§ INSTRUCTIONS FOR THE TASK: A verbatim copy of each record is required.

§ PROVIDED MATERIAL:
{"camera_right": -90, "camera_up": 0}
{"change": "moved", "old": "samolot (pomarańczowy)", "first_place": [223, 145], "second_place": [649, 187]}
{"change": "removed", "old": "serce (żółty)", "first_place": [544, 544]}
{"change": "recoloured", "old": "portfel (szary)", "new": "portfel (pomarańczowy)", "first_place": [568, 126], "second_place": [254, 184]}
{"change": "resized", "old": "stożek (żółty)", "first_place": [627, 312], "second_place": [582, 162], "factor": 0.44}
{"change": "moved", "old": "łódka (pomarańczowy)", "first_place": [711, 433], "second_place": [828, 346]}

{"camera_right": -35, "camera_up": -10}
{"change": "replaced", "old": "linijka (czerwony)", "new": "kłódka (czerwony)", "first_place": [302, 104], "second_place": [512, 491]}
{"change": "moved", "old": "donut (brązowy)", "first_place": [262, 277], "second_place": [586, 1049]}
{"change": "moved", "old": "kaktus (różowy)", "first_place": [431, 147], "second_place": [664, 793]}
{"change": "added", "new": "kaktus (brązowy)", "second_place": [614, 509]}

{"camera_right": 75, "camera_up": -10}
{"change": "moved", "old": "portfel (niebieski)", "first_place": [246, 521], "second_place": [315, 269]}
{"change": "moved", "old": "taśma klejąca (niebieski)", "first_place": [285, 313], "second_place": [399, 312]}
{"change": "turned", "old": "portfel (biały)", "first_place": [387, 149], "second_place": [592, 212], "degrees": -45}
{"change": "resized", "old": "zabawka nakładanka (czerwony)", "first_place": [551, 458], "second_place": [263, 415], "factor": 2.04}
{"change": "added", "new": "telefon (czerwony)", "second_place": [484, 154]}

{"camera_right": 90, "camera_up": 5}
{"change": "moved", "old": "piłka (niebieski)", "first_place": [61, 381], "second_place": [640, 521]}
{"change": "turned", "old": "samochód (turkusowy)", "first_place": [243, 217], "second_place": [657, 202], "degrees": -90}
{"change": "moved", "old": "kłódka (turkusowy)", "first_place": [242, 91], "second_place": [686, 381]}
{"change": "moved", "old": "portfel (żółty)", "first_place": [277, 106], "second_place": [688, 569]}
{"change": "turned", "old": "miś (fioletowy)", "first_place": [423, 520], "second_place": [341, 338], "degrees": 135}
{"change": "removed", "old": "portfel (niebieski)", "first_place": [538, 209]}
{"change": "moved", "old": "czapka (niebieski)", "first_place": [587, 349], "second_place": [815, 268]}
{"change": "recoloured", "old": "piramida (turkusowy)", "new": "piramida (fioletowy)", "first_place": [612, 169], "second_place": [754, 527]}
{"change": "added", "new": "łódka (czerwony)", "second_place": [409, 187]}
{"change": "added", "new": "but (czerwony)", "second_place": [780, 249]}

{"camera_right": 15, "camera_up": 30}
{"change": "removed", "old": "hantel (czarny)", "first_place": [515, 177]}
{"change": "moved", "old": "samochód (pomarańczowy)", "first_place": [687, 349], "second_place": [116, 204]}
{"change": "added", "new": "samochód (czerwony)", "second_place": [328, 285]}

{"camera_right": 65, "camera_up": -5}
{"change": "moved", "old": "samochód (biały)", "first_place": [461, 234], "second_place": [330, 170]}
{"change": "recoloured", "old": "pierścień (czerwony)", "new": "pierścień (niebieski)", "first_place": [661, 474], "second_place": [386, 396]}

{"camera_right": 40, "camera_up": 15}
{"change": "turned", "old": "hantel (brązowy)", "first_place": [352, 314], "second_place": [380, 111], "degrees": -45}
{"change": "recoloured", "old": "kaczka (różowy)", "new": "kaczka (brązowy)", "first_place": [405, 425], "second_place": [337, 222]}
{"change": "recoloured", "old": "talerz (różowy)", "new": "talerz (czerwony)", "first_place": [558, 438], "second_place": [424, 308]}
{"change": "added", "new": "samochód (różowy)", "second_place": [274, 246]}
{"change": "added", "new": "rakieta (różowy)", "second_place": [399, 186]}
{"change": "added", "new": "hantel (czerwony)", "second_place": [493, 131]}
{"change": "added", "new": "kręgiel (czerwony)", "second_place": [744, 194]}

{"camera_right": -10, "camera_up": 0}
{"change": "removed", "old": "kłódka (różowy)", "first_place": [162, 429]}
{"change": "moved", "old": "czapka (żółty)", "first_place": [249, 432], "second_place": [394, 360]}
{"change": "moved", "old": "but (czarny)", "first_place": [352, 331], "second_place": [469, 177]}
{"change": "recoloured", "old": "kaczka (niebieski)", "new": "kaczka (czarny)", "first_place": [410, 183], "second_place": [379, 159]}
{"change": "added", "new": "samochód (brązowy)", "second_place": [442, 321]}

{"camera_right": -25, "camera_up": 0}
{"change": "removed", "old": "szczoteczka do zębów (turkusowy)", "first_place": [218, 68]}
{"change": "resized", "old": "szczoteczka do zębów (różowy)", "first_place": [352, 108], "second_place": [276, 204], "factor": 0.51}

§ EXERCISE SOLUTION:
{"camera_right": -90, "camera_up": 0}
{"change": "moved", "old": "samolot (pomarańczowy)", "first_place": [223, 145], "second_place": [649, 187]}
{"change": "removed", "old": "serce (żółty)", "first_place": [544, 544]}
{"change": "recoloured", "old": "portfel (szary)", "new": "portfel (pomarańczowy)", "first_place": [568, 126], "second_place": [254, 184]}
{"change": "resized", "old": "stożek (żółty)", "first_place": [627, 312], "second_place": [582, 162], "factor": 0.44}
{"change": "moved", "old": "łódka (pomarańczowy)", "first_place": [711, 433], "second_place": [828, 346]}

{"camera_right": -35, "camera_up": -10}
{"change": "replaced", "old": "linijka (czerwony)", "new": "kłódka (czerwony)", "first_place": [302, 104], "second_place": [512, 491]}
{"change": "moved", "old": "donut (brązowy)", "first_place": [262, 277], "second_place": [586, 1049]}
{"change": "moved", "old": "kaktus (różowy)", "first_place": [431, 147], "second_place": [664, 793]}
{"change": "added", "new": "kaktus (brązowy)", "second_place": [614, 509]}

{"camera_right": 75, "camera_up": -10}
{"change": "moved", "old": "portfel (niebieski)", "first_place": [246, 521], "second_place": [315, 269]}
{"change": "moved", "old": "taśma klejąca (niebieski)", "first_place": [285, 313], "second_place": [399, 312]}
{"change": "turned", "old": "portfel (biały)", "first_place": [387, 149], "second_place": [592, 212], "degrees": -45}
{"change": "resized", "old": "zabawka nakładanka (czerwony)", "first_place": [551, 458], "second_place": [263, 415], "factor": 2.04}
{"change": "added", "new": "telefon (czerwony)", "second_place": [484, 154]}

{"camera_right": 90, "camera_up": 5}
{"change": "moved", "old": "piłka (niebieski)", "first_place": [61, 381], "second_place": [640, 521]}
{"change": "turned", "old": "samochód (turkusowy)", "first_place": [243, 217], "second_place": [657, 202], "degrees": -90}
{"change": "moved", "old": "kłódka (turkusowy)", "first_place": [242, 91], "second_place": [686, 381]}
{"change": "moved", "old": "portfel (żółty)", "first_place": [277, 106], "second_place": [688, 569]}
{"change": "turned", "old": "miś (fioletowy)", "first_place": [423, 520], "second_place": [341, 338], "degrees": 135}
{"change": "removed", "old": "portfel (niebieski)", "first_place": [538, 209]}
{"change": "moved", "old": "czapka (niebieski)", "first_place": [587, 349], "second_place": [815, 268]}
{"change": "recoloured", "old": "piramida (turkusowy)", "new": "piramida (fioletowy)", "first_place": [612, 169], "second_place": [754, 527]}
{"change": "added", "new": "łódka (czerwony)", "second_place": [409, 187]}
{"change": "added", "new": "but (czerwony)", "second_place": [780, 249]}

{"camera_right": 15, "camera_up": 30}
{"change": "removed", "old": "hantel (czarny)", "first_place": [515, 177]}
{"change": "moved", "old": "samochód (pomarańczowy)", "first_place": [687, 349], "second_place": [116, 204]}
{"change": "added", "new": "samochód (czerwony)", "second_place": [328, 285]}

{"camera_right": 65, "camera_up": -5}
{"change": "moved", "old": "samochód (biały)", "first_place": [461, 234], "second_place": [330, 170]}
{"change": "recoloured", "old": "pierścień (czerwony)", "new": "pierścień (niebieski)", "first_place": [661, 474], "second_place": [386, 396]}

{"camera_right": 40, "camera_up": 15}
{"change": "turned", "old": "hantel (brązowy)", "first_place": [352, 314], "second_place": [380, 111], "degrees": -45}
{"change": "recoloured", "old": "kaczka (różowy)", "new": "kaczka (brązowy)", "first_place": [405, 425], "second_place": [337, 222]}
{"change": "recoloured", "old": "talerz (różowy)", "new": "talerz (czerwony)", "first_place": [558, 438], "second_place": [424, 308]}
{"change": "added", "new": "samochód (różowy)", "second_place": [274, 246]}
{"change": "added", "new": "rakieta (różowy)", "second_place": [399, 186]}
{"change": "added", "new": "hantel (czerwony)", "second_place": [493, 131]}
{"change": "added", "new": "kręgiel (czerwony)", "second_place": [744, 194]}

{"camera_right": -10, "camera_up": 0}
{"change": "removed", "old": "kłódka (różowy)", "first_place": [162, 429]}
{"change": "moved", "old": "czapka (żółty)", "first_place": [249, 432], "second_place": [394, 360]}
{"change": "moved", "old": "but (czarny)", "first_place": [352, 331], "second_place": [469, 177]}
{"change": "recoloured", "old": "kaczka (niebieski)", "new": "kaczka (czarny)", "first_place": [410, 183], "second_place": [379, 159]}
{"change": "added", "new": "samochód (brązowy)", "second_place": [442, 321]}

{"camera_right": -25, "camera_up": 0}
{"change": "removed", "old": "szczoteczka do zębów (turkusowy)", "first_place": [218, 68]}
{"change": "resized", "old": "szczoteczka do zębów (różowy)", "first_place": [352, 108], "second_place": [276, 204], "factor": 0.51}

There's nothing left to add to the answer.